▸ Exercise brief
Write out the data exactly, keeping every line.

▸ Records provided

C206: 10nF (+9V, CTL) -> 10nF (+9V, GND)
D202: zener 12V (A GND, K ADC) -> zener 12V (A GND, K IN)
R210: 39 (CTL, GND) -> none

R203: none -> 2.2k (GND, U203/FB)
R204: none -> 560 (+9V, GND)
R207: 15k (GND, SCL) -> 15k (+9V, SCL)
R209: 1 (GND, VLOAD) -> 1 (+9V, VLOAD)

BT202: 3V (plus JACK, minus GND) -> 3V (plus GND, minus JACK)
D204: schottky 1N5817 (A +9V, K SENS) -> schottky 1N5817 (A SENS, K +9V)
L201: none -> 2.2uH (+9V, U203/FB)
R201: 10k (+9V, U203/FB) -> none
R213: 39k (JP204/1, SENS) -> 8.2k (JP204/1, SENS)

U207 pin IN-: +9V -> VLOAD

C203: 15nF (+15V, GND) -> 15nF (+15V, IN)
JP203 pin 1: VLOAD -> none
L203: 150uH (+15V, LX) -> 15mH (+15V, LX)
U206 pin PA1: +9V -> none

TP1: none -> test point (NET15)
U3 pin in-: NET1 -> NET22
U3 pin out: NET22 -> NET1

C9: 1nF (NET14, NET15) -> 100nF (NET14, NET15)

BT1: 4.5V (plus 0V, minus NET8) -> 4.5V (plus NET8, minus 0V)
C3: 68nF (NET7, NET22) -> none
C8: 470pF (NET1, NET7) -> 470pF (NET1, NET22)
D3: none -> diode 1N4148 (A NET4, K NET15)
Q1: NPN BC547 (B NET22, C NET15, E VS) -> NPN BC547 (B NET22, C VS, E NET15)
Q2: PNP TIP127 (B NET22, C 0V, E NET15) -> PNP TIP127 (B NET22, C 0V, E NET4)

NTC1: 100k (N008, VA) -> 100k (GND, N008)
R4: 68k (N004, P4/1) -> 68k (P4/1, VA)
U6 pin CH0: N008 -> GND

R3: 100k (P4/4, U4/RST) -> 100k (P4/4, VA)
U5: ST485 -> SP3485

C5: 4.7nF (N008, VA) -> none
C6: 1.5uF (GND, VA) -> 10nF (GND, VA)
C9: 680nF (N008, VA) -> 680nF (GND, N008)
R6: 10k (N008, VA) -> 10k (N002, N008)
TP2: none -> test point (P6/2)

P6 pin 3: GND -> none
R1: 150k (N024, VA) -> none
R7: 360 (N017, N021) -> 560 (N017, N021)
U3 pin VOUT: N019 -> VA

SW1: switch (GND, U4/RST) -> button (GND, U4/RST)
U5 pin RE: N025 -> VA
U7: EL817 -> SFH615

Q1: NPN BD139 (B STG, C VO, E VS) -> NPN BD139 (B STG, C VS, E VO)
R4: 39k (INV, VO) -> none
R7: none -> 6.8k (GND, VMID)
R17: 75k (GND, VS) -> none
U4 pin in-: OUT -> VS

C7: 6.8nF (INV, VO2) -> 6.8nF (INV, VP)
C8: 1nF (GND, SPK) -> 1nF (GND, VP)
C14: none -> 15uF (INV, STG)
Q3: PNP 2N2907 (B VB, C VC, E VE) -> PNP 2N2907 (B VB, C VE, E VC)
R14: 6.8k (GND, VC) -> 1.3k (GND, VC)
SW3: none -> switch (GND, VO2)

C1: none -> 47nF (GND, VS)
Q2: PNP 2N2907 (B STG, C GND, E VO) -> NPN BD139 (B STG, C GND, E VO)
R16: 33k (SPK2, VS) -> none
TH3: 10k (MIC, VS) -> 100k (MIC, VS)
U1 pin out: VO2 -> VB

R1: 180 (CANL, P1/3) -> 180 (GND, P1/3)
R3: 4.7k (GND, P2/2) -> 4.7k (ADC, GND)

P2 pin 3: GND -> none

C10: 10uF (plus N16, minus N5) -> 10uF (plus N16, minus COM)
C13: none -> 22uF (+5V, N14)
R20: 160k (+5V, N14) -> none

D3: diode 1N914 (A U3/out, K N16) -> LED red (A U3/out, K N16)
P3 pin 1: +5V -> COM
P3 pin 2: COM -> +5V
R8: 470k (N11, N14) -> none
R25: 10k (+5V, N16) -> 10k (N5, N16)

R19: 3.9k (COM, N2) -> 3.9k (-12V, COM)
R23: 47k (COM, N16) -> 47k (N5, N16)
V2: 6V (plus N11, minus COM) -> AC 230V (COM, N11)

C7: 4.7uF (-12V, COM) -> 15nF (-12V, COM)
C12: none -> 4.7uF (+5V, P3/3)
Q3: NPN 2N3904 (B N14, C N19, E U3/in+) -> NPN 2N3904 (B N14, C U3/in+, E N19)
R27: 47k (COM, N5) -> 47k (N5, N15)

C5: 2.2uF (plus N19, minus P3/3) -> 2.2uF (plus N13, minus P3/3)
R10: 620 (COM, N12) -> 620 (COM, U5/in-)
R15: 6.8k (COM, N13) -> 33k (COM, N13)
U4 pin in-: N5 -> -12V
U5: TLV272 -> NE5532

▸ Task answer
C206: 10nF (+9V, CTL) -> 10nF (+9V, GND)
D202: zener 12V (A GND, K ADC) -> zener 12V (A GND, K IN)
R210: 39 (CTL, GND) -> none

R203: none -> 2.2k (GND, U203/FB)
R204: none -> 560 (+9V, GND)
R207: 15k (GND, SCL) -> 15k (+9V, SCL)
R209: 1 (GND, VLOAD) -> 1 (+9V, VLOAD)

BT202: 3V (plus JACK, minus GND) -> 3V (plus GND, minus JACK)
D204: schottky 1N5817 (A +9V, K SENS) -> schottky 1N5817 (A SENS, K +9V)
L201: none -> 2.2uH (+9V, U203/FB)
R201: 10k (+9V, U203/FB) -> none
R213: 39k (JP204/1, SENS) -> 8.2k (JP204/1, SENS)

U207 pin IN-: +9V -> VLOAD

C203: 15nF (+15V, GND) -> 15nF (+15V, IN)
JP203 pin 1: VLOAD -> none
L203: 150uH (+15V, LX) -> 15mH (+15V, LX)
U206 pin PA1: +9V -> none

TP1: none -> test point (NET15)
U3 pin in-: NET1 -> NET22
U3 pin out: NET22 -> NET1

C9: 1nF (NET14, NET15) -> 100nF (NET14, NET15)

BT1: 4.5V (plus 0V, minus NET8) -> 4.5V (plus NET8, minus 0V)
C3: 68nF (NET7, NET22) -> none
C8: 470pF (NET1, NET7) -> 470pF (NET1, NET22)
D3: none -> diode 1N4148 (A NET4, K NET15)
Q1: NPN BC547 (B NET22, C NET15, E VS) -> NPN BC547 (B NET22, C VS, E NET15)
Q2: PNP TIP127 (B NET22, C 0V, E NET15) -> PNP TIP127 (B NET22, C 0V, E NET4)

NTC1: 100k (N008, VA) -> 100k (GND, N008)
R4: 68k (N004, P4/1) -> 68k (P4/1, VA)
U6 pin CH0: N008 -> GND

R3: 100k (P4/4, U4/RST) -> 100k (P4/4, VA)
U5: ST485 -> SP3485

C5: 4.7nF (N008, VA) -> none
C6: 1.5uF (GND, VA) -> 10nF (GND, VA)
C9: 680nF (N008, VA) -> 680nF (GND, N008)
R6: 10k (N008, VA) -> 10k (N002, N008)
TP2: none -> test point (P6/2)

P6 pin 3: GND -> none
R1: 150k (N024, VA) -> none
R7: 360 (N017, N021) -> 560 (N017, N021)
U3 pin VOUT: N019 -> VA

SW1: switch (GND, U4/RST) -> button (GND, U4/RST)
U5 pin RE: N025 -> VA
U7: EL817 -> SFH615

Q1: NPN BD139 (B STG, C VO, E VS) -> NPN BD139 (B STG, C VS, E VO)
R4: 39k (INV, VO) -> none
R7: none -> 6.8k (GND, VMID)
R17: 75k (GND, VS) -> none
U4 pin in-: OUT -> VS

C7: 6.8nF (INV, VO2) -> 6.8nF (INV, VP)
C8: 1nF (GND, SPK) -> 1nF (GND, VP)
C14: none -> 15uF (INV, STG)
Q3: PNP 2N2907 (B VB, C VC, E VE) -> PNP 2N2907 (B VB, C VE, E VC)
R14: 6.8k (GND, VC) -> 1.3k (GND, VC)
SW3: none -> switch (GND, VO2)

C1: none -> 47nF (GND, VS)
Q2: PNP 2N2907 (B STG, C GND, E VO) -> NPN BD139 (B STG, C GND, E VO)
R16: 33k (SPK2, VS) -> none
TH3: 10k (MIC, VS) -> 100k (MIC, VS)
U1 pin out: VO2 -> VB

R1: 180 (CANL, P1/3) -> 180 (GND, P1/3)
R3: 4.7k (GND, P2/2) -> 4.7k (ADC, GND)

P2 pin 3: GND -> none

C10: 10uF (plus N16, minus N5) -> 10uF (plus N16, minus COM)
C13: none -> 22uF (+5V, N14)
R20: 160k (+5V, N14) -> none

D3: diode 1N914 (A U3/out, K N16) -> LED red (A U3/out, K N16)
P3 pin 1: +5V -> COM
P3 pin 2: COM -> +5V
R8: 470k (N11, N14) -> none
R25: 10k (+5V, N16) -> 10k (N5, N16)

R19: 3.9k (COM, N2) -> 3.9k (-12V, COM)
R23: 47k (COM, N16) -> 47k (N5, N16)
V2: 6V (plus N11, minus COM) -> AC 230V (COM, N11)

C7: 4.7uF (-12V, COM) -> 15nF (-12V, COM)
C12: none -> 4.7uF (+5V, P3/3)
Q3: NPN 2N3904 (B N14, C N19, E U3/in+) -> NPN 2N3904 (B N14, C U3/in+, E N19)
R27: 47k (COM, N5) -> 47k (N5, N15)

C5: 2.2uF (plus N19, minus P3/3) -> 2.2uF (plus N13, minus P3/3)
R10: 620 (COM, N12) -> 620 (COM, U5/in-)
R15: 6.8k (COM, N13) -> 33k (COM, N13)
U4 pin in-: N5 -> -12V
U5: TLV272 -> NE5532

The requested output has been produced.